- [DATA BLOCK]
******************************
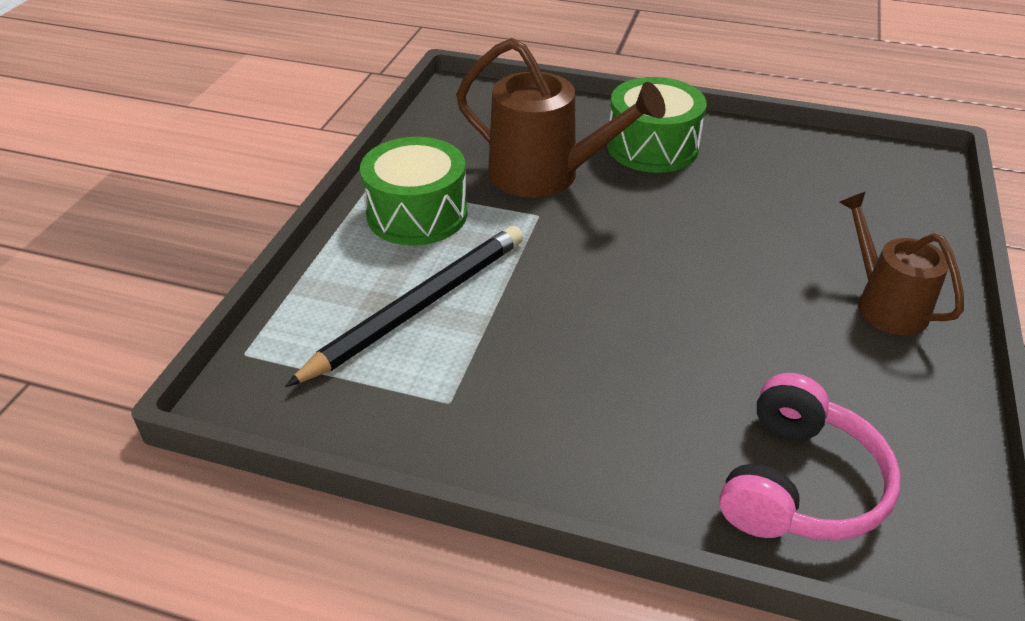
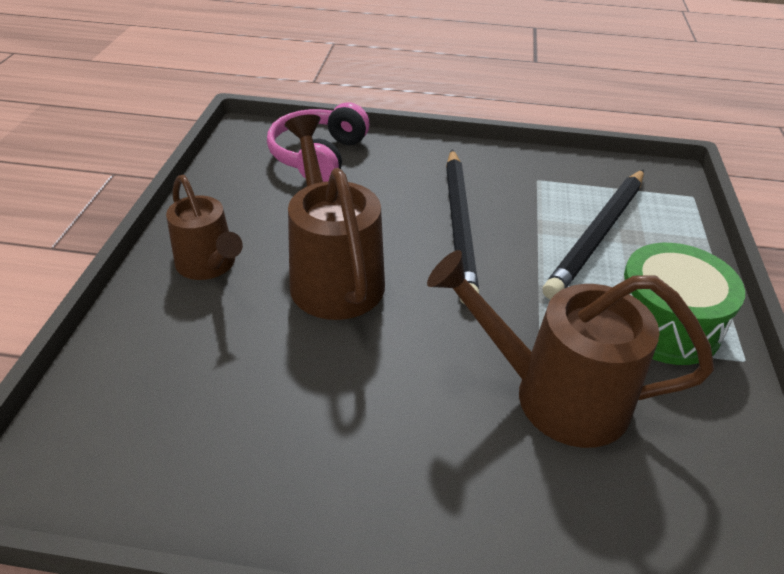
camera: 170 degrees right, 0 degrees up
(587, 333) = (459, 225): none -> black pencil
(652, 147) = (428, 469): green drum -> none
(741, 283) = (333, 274): none -> brown watering can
******************************
- [YOUR INSTRUCTIONS]
All lines from the line containing "(587, 333) = (459, 225): none -> black pencil" through the end of the listing above are to be duplicated exactly; include both ends and nothing further.

- [REPLY TO THE TASK]
(587, 333) = (459, 225): none -> black pencil
(652, 147) = (428, 469): green drum -> none
(741, 283) = (333, 274): none -> brown watering can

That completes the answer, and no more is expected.